- WRITTEN TASK: Tally how many lines in the records below contain the string "acciaccatura", and reply with that number alone.

- SUPPLIED MATERIAL:
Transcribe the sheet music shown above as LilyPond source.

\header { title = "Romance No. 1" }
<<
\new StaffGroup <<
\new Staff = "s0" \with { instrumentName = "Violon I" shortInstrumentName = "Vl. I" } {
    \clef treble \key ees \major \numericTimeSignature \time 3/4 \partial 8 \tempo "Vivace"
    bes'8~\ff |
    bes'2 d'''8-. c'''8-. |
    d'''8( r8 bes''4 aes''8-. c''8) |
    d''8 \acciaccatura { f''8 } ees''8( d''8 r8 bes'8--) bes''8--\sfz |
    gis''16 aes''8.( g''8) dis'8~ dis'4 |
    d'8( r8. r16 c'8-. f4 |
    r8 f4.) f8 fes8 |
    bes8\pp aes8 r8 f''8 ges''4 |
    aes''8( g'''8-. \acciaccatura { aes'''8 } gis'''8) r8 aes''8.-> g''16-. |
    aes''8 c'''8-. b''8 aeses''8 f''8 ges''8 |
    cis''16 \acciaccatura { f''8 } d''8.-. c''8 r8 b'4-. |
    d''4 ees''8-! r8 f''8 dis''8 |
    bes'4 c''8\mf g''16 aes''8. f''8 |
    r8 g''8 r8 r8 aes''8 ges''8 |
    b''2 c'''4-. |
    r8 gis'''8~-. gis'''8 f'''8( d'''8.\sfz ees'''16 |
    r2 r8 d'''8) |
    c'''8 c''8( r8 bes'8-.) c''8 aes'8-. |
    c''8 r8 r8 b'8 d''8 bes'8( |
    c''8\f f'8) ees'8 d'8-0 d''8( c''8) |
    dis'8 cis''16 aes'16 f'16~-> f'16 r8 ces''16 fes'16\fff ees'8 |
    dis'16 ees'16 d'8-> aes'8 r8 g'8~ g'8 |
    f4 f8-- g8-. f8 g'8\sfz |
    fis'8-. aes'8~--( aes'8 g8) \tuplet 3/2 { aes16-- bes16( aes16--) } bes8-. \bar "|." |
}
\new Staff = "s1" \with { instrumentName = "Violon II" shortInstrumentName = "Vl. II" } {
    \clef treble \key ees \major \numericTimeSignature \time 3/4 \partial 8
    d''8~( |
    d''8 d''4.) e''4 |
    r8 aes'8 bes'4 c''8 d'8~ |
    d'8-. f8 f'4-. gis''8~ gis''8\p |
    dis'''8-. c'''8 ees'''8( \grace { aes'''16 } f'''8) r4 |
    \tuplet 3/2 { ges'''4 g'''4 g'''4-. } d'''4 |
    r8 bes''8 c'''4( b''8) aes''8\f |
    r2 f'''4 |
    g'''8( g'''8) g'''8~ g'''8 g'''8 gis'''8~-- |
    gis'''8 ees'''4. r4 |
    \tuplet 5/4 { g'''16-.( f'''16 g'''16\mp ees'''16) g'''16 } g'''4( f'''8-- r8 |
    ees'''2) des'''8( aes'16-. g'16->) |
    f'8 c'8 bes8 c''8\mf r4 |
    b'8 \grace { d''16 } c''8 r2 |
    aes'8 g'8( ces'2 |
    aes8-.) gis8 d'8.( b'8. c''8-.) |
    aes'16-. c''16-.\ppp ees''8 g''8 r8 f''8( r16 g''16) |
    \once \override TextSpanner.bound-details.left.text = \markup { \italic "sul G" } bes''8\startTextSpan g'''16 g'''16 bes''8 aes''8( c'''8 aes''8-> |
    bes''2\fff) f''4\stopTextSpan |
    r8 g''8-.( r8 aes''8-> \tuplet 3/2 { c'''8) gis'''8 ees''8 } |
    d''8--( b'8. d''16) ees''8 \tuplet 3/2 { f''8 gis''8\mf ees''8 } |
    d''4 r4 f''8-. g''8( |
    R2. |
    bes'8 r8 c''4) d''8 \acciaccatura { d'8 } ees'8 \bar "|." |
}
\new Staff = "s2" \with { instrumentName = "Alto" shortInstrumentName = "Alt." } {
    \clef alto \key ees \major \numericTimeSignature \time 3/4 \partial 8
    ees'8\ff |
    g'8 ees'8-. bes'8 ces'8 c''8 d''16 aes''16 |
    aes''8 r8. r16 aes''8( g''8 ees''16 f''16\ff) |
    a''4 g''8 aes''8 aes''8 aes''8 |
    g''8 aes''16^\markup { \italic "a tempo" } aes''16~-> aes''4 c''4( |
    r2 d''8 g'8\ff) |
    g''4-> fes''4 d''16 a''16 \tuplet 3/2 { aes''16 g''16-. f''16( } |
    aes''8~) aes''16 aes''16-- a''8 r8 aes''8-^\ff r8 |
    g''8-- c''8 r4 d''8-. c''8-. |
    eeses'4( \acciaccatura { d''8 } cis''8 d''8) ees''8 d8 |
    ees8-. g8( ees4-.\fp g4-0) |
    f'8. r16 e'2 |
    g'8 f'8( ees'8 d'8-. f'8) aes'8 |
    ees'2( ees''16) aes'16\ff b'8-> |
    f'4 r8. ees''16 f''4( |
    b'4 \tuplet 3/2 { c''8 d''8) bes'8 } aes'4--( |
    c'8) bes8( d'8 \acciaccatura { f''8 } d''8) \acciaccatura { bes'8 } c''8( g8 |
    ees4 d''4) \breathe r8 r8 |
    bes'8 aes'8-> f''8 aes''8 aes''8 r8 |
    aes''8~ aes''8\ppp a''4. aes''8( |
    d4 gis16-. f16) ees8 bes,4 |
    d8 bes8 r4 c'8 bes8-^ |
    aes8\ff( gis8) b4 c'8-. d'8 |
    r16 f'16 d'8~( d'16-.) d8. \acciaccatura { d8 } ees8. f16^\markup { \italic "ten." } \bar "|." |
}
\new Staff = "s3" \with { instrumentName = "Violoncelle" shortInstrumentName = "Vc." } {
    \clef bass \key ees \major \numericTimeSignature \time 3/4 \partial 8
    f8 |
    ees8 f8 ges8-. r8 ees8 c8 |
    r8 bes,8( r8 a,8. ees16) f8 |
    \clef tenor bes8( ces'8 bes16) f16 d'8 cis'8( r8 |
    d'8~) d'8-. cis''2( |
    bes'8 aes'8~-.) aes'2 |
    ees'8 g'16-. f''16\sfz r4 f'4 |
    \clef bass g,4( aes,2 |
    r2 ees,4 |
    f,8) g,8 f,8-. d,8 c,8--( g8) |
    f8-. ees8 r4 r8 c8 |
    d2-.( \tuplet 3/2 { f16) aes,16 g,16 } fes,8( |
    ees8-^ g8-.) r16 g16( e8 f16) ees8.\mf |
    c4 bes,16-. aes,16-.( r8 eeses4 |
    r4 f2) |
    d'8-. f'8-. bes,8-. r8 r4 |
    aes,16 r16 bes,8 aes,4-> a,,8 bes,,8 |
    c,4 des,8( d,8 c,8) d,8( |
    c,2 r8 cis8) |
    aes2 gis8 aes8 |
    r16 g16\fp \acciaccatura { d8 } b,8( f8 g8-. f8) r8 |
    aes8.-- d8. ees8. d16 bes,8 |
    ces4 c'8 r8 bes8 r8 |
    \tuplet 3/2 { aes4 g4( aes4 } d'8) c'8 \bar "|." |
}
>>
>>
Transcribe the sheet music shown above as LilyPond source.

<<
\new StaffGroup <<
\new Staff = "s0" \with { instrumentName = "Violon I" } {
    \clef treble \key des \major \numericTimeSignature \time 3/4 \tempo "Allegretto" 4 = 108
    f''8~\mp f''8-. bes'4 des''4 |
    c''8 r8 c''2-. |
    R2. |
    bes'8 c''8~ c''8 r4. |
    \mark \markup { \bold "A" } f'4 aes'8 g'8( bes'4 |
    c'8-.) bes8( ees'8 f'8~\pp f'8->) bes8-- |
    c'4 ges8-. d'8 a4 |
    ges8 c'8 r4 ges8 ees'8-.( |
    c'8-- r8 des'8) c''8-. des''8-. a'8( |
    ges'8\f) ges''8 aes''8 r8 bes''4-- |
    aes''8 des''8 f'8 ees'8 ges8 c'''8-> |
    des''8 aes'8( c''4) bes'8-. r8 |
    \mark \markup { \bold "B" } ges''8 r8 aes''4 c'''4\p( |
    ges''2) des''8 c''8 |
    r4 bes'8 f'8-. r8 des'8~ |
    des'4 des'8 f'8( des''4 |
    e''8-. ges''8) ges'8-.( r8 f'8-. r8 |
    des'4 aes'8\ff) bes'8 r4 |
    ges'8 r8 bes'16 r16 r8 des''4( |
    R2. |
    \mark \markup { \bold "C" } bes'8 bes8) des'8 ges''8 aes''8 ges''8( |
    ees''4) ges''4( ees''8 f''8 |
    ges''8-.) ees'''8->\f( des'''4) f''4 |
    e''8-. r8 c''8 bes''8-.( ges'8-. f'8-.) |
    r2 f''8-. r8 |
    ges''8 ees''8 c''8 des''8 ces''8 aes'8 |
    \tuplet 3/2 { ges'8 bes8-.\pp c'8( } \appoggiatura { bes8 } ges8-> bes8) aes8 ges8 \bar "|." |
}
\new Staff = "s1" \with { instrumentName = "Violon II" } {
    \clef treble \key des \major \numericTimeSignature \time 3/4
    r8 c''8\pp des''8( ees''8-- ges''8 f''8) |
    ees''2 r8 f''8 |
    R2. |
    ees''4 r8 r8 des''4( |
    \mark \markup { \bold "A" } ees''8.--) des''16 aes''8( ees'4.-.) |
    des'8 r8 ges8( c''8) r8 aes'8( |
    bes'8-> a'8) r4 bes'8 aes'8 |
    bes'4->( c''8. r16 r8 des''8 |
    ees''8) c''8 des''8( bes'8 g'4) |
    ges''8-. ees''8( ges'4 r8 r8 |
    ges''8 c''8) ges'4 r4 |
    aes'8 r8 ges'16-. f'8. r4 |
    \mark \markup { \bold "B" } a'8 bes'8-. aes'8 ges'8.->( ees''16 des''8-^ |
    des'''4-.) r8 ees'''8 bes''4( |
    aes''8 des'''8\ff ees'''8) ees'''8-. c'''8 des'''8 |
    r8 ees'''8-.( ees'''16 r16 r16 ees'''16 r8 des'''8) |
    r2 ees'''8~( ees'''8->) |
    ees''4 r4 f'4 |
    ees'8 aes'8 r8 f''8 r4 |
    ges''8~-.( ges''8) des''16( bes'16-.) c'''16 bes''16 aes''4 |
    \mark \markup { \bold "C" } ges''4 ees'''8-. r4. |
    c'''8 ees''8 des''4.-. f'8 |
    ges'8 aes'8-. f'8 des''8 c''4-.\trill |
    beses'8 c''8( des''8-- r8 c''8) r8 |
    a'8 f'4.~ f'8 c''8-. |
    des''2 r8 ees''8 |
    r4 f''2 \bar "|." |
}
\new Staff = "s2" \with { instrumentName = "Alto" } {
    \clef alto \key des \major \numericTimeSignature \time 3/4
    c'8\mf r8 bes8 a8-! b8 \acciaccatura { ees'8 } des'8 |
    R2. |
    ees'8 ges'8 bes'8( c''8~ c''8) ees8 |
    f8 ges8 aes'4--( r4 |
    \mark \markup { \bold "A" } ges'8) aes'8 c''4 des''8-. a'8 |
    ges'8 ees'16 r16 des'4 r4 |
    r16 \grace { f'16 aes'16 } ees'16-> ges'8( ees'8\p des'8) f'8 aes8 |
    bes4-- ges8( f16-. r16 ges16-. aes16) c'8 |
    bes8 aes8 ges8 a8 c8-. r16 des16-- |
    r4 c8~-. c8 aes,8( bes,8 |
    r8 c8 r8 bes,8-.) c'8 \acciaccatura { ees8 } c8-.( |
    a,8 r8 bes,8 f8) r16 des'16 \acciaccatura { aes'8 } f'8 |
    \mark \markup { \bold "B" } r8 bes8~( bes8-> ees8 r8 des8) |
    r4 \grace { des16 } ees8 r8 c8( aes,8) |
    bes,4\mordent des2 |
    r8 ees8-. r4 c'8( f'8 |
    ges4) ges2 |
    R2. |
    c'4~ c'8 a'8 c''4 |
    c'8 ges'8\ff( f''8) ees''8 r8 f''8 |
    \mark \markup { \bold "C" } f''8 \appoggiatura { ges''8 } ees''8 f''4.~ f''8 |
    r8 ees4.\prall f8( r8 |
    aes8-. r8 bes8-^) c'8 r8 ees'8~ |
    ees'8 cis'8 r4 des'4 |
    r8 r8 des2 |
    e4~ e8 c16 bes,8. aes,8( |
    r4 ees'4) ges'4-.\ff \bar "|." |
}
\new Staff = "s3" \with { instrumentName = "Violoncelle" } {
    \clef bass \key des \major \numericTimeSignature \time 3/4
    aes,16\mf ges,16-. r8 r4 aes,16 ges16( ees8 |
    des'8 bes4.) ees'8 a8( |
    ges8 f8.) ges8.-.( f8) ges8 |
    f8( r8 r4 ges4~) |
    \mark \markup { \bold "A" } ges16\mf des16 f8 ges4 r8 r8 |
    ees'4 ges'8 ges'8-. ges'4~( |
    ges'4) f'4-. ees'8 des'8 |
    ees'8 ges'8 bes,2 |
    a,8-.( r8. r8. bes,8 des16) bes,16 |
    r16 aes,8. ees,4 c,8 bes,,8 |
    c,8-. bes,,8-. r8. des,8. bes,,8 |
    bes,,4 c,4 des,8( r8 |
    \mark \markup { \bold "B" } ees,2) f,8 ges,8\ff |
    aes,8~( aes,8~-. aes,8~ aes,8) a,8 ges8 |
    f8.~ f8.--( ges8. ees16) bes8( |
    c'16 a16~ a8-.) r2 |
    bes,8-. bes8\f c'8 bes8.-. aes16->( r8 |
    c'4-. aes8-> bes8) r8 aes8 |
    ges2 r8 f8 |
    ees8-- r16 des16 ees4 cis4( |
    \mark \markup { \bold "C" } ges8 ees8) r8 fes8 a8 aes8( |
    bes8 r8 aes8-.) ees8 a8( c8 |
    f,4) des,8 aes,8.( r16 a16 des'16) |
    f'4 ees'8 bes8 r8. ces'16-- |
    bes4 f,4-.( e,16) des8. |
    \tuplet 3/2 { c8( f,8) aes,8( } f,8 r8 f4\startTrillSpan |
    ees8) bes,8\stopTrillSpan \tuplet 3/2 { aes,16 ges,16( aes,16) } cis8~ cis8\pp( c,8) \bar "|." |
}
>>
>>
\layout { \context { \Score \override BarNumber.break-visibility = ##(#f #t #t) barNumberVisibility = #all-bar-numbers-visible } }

- WRITTEN ANSWER: 11